_Work instructions_. Filter the entries below and copy out every line that contains the string "real". Treat the match as case-sensitive.

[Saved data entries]
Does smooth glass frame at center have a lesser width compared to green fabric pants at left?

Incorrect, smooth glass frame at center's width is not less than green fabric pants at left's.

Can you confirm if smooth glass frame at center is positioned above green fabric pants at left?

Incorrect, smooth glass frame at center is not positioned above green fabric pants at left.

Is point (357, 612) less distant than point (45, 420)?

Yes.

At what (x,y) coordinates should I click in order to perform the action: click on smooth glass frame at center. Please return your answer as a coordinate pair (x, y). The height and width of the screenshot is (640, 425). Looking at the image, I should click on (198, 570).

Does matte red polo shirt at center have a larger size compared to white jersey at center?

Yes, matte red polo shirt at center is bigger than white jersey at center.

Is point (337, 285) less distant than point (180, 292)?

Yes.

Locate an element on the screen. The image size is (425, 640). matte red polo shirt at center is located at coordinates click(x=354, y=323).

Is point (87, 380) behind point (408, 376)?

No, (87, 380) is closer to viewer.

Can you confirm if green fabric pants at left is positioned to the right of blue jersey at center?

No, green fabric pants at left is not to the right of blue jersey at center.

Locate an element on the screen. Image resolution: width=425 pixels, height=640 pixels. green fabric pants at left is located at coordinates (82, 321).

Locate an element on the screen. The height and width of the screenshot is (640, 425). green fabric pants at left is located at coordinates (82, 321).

* * *

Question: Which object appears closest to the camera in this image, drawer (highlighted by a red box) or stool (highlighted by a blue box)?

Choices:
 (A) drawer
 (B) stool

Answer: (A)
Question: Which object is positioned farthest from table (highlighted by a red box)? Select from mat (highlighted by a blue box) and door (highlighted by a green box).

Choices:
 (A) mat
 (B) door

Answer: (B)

...

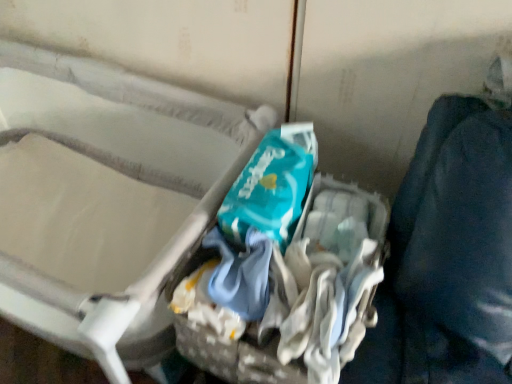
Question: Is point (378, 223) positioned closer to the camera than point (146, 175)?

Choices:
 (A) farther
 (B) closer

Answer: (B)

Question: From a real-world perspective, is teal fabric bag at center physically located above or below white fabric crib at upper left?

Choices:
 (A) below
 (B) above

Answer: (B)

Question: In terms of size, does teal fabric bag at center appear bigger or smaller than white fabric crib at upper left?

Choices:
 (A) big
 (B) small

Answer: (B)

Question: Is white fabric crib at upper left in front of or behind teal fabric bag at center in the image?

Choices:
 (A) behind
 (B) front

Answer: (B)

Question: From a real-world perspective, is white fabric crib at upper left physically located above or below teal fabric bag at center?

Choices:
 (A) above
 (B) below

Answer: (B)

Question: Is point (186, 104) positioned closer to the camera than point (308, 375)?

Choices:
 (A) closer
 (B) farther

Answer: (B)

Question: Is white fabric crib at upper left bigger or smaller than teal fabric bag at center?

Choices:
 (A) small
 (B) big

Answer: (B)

_Response to the task_.
Question: From a real-world perspective, is teal fabric bag at center physically located above or below white fabric crib at upper left?
Question: From a real-world perspective, is white fabric crib at upper left physically located above or below teal fabric bag at center?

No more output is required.